--- Data extract Enclosed Below ---

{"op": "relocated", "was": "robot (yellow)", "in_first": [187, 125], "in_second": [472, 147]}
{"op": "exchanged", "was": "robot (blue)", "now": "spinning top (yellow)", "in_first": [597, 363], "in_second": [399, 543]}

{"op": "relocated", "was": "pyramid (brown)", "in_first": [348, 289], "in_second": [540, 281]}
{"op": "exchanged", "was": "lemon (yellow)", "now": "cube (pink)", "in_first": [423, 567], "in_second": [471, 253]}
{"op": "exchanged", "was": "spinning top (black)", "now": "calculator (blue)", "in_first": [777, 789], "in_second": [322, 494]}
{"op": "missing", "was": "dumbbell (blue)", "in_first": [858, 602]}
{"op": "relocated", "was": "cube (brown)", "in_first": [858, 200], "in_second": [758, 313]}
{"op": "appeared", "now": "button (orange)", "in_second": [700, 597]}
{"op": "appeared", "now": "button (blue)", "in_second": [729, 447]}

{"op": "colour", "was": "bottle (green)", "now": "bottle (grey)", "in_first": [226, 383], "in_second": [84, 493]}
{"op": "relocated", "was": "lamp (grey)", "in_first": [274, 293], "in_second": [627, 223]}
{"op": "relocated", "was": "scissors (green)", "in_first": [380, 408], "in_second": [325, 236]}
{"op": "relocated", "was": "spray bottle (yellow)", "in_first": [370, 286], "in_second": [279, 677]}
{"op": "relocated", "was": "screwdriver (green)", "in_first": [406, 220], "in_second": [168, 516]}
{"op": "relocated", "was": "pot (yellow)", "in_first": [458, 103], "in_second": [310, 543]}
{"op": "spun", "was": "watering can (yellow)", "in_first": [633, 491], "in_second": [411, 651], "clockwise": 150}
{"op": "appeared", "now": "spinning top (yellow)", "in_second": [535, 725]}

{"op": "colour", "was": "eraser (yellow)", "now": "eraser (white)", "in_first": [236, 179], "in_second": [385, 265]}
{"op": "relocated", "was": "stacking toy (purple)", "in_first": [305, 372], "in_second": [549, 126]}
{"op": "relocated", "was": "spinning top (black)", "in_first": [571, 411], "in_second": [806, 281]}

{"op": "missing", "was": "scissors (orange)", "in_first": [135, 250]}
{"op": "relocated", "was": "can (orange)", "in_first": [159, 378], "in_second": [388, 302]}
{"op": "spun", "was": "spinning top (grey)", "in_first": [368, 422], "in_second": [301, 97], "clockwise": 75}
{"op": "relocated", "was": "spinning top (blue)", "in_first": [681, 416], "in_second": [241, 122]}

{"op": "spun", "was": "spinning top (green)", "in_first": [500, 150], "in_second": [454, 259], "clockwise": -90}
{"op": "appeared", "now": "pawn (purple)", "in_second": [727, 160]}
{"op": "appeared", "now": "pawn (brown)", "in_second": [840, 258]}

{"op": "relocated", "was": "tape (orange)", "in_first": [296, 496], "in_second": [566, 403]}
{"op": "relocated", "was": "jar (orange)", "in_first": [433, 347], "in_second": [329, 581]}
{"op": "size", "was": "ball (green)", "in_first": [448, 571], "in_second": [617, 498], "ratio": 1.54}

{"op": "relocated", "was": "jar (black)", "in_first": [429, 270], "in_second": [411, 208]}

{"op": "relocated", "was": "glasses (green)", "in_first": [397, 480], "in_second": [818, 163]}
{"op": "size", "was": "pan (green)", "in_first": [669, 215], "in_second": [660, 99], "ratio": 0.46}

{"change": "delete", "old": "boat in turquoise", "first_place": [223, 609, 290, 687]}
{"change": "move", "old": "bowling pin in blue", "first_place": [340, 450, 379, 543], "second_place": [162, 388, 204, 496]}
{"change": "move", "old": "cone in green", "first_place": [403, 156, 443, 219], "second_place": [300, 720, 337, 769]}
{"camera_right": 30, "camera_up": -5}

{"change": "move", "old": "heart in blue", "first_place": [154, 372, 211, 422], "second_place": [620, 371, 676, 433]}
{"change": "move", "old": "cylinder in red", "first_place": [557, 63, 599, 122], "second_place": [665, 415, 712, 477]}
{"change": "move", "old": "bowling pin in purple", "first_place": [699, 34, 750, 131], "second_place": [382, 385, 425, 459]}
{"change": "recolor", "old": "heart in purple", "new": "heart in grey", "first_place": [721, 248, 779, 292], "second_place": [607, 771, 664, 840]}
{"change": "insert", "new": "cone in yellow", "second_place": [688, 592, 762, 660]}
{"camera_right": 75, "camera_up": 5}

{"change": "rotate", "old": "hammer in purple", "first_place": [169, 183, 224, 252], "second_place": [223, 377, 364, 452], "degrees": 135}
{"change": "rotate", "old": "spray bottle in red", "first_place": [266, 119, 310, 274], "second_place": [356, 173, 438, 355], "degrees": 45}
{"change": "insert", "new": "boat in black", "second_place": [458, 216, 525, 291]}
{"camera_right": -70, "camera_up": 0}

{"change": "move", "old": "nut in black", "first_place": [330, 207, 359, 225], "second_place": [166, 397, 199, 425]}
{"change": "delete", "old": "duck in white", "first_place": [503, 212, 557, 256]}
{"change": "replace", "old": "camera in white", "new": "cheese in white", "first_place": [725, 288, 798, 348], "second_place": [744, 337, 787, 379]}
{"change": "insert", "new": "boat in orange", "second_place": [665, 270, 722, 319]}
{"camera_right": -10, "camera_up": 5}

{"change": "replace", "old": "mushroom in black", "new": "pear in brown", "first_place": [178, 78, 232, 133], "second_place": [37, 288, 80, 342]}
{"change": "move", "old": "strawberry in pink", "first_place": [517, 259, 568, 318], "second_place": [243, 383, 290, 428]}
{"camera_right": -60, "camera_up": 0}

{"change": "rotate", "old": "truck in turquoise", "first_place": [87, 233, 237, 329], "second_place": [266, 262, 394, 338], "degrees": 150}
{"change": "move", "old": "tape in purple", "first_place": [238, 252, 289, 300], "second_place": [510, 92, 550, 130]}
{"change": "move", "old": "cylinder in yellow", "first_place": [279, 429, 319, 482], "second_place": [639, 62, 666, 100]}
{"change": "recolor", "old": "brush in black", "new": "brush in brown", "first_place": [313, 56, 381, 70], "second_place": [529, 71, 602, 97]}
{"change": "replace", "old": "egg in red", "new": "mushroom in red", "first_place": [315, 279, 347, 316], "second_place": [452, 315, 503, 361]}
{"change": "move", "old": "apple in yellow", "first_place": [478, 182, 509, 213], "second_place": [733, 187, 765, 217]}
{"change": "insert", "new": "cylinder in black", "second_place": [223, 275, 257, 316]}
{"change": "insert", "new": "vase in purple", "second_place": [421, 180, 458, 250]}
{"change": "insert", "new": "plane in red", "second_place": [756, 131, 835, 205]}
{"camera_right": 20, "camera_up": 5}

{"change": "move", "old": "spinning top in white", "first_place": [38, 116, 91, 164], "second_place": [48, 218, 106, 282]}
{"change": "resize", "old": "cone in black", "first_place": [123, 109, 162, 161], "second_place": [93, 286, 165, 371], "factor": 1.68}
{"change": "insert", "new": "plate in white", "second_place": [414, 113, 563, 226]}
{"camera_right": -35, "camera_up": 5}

--- End of Enclosed Data extract ---

#### [Exercise brief]
An exact copy of every entry is the expected result.

#### [Answer]
{"op": "relocated", "was": "robot (yellow)", "in_first": [187, 125], "in_second": [472, 147]}
{"op": "exchanged", "was": "robot (blue)", "now": "spinning top (yellow)", "in_first": [597, 363], "in_second": [399, 543]}

{"op": "relocated", "was": "pyramid (brown)", "in_first": [348, 289], "in_second": [540, 281]}
{"op": "exchanged", "was": "lemon (yellow)", "now": "cube (pink)", "in_first": [423, 567], "in_second": [471, 253]}
{"op": "exchanged", "was": "spinning top (black)", "now": "calculator (blue)", "in_first": [777, 789], "in_second": [322, 494]}
{"op": "missing", "was": "dumbbell (blue)", "in_first": [858, 602]}
{"op": "relocated", "was": "cube (brown)", "in_first": [858, 200], "in_second": [758, 313]}
{"op": "appeared", "now": "button (orange)", "in_second": [700, 597]}
{"op": "appeared", "now": "button (blue)", "in_second": [729, 447]}

{"op": "colour", "was": "bottle (green)", "now": "bottle (grey)", "in_first": [226, 383], "in_second": [84, 493]}
{"op": "relocated", "was": "lamp (grey)", "in_first": [274, 293], "in_second": [627, 223]}
{"op": "relocated", "was": "scissors (green)", "in_first": [380, 408], "in_second": [325, 236]}
{"op": "relocated", "was": "spray bottle (yellow)", "in_first": [370, 286], "in_second": [279, 677]}
{"op": "relocated", "was": "screwdriver (green)", "in_first": [406, 220], "in_second": [168, 516]}
{"op": "relocated", "was": "pot (yellow)", "in_first": [458, 103], "in_second": [310, 543]}
{"op": "spun", "was": "watering can (yellow)", "in_first": [633, 491], "in_second": [411, 651], "clockwise": 150}
{"op": "appeared", "now": "spinning top (yellow)", "in_second": [535, 725]}

{"op": "colour", "was": "eraser (yellow)", "now": "eraser (white)", "in_first": [236, 179], "in_second": [385, 265]}
{"op": "relocated", "was": "stacking toy (purple)", "in_first": [305, 372], "in_second": [549, 126]}
{"op": "relocated", "was": "spinning top (black)", "in_first": [571, 411], "in_second": [806, 281]}

{"op": "missing", "was": "scissors (orange)", "in_first": [135, 250]}
{"op": "relocated", "was": "can (orange)", "in_first": [159, 378], "in_second": [388, 302]}
{"op": "spun", "was": "spinning top (grey)", "in_first": [368, 422], "in_second": [301, 97], "clockwise": 75}
{"op": "relocated", "was": "spinning top (blue)", "in_first": [681, 416], "in_second": [241, 122]}

{"op": "spun", "was": "spinning top (green)", "in_first": [500, 150], "in_second": [454, 259], "clockwise": -90}
{"op": "appeared", "now": "pawn (purple)", "in_second": [727, 160]}
{"op": "appeared", "now": "pawn (brown)", "in_second": [840, 258]}

{"op": "relocated", "was": "tape (orange)", "in_first": [296, 496], "in_second": [566, 403]}
{"op": "relocated", "was": "jar (orange)", "in_first": [433, 347], "in_second": [329, 581]}
{"op": "size", "was": "ball (green)", "in_first": [448, 571], "in_second": [617, 498], "ratio": 1.54}

{"op": "relocated", "was": "jar (black)", "in_first": [429, 270], "in_second": [411, 208]}

{"op": "relocated", "was": "glasses (green)", "in_first": [397, 480], "in_second": [818, 163]}
{"op": "size", "was": "pan (green)", "in_first": [669, 215], "in_second": [660, 99], "ratio": 0.46}

{"change": "delete", "old": "boat in turquoise", "first_place": [223, 609, 290, 687]}
{"change": "move", "old": "bowling pin in blue", "first_place": [340, 450, 379, 543], "second_place": [162, 388, 204, 496]}
{"change": "move", "old": "cone in green", "first_place": [403, 156, 443, 219], "second_place": [300, 720, 337, 769]}
{"camera_right": 30, "camera_up": -5}

{"change": "move", "old": "heart in blue", "first_place": [154, 372, 211, 422], "second_place": [620, 371, 676, 433]}
{"change": "move", "old": "cylinder in red", "first_place": [557, 63, 599, 122], "second_place": [665, 415, 712, 477]}
{"change": "move", "old": "bowling pin in purple", "first_place": [699, 34, 750, 131], "second_place": [382, 385, 425, 459]}
{"change": "recolor", "old": "heart in purple", "new": "heart in grey", "first_place": [721, 248, 779, 292], "second_place": [607, 771, 664, 840]}
{"change": "insert", "new": "cone in yellow", "second_place": [688, 592, 762, 660]}
{"camera_right": 75, "camera_up": 5}

{"change": "rotate", "old": "hammer in purple", "first_place": [169, 183, 224, 252], "second_place": [223, 377, 364, 452], "degrees": 135}
{"change": "rotate", "old": "spray bottle in red", "first_place": [266, 119, 310, 274], "second_place": [356, 173, 438, 355], "degrees": 45}
{"change": "insert", "new": "boat in black", "second_place": [458, 216, 525, 291]}
{"camera_right": -70, "camera_up": 0}

{"change": "move", "old": "nut in black", "first_place": [330, 207, 359, 225], "second_place": [166, 397, 199, 425]}
{"change": "delete", "old": "duck in white", "first_place": [503, 212, 557, 256]}
{"change": "replace", "old": "camera in white", "new": "cheese in white", "first_place": [725, 288, 798, 348], "second_place": [744, 337, 787, 379]}
{"change": "insert", "new": "boat in orange", "second_place": [665, 270, 722, 319]}
{"camera_right": -10, "camera_up": 5}

{"change": "replace", "old": "mushroom in black", "new": "pear in brown", "first_place": [178, 78, 232, 133], "second_place": [37, 288, 80, 342]}
{"change": "move", "old": "strawberry in pink", "first_place": [517, 259, 568, 318], "second_place": [243, 383, 290, 428]}
{"camera_right": -60, "camera_up": 0}

{"change": "rotate", "old": "truck in turquoise", "first_place": [87, 233, 237, 329], "second_place": [266, 262, 394, 338], "degrees": 150}
{"change": "move", "old": "tape in purple", "first_place": [238, 252, 289, 300], "second_place": [510, 92, 550, 130]}
{"change": "move", "old": "cylinder in yellow", "first_place": [279, 429, 319, 482], "second_place": [639, 62, 666, 100]}
{"change": "recolor", "old": "brush in black", "new": "brush in brown", "first_place": [313, 56, 381, 70], "second_place": [529, 71, 602, 97]}
{"change": "replace", "old": "egg in red", "new": "mushroom in red", "first_place": [315, 279, 347, 316], "second_place": [452, 315, 503, 361]}
{"change": "move", "old": "apple in yellow", "first_place": [478, 182, 509, 213], "second_place": [733, 187, 765, 217]}
{"change": "insert", "new": "cylinder in black", "second_place": [223, 275, 257, 316]}
{"change": "insert", "new": "vase in purple", "second_place": [421, 180, 458, 250]}
{"change": "insert", "new": "plane in red", "second_place": [756, 131, 835, 205]}
{"camera_right": 20, "camera_up": 5}

{"change": "move", "old": "spinning top in white", "first_place": [38, 116, 91, 164], "second_place": [48, 218, 106, 282]}
{"change": "resize", "old": "cone in black", "first_place": [123, 109, 162, 161], "second_place": [93, 286, 165, 371], "factor": 1.68}
{"change": "insert", "new": "plate in white", "second_place": [414, 113, 563, 226]}
{"camera_right": -35, "camera_up": 5}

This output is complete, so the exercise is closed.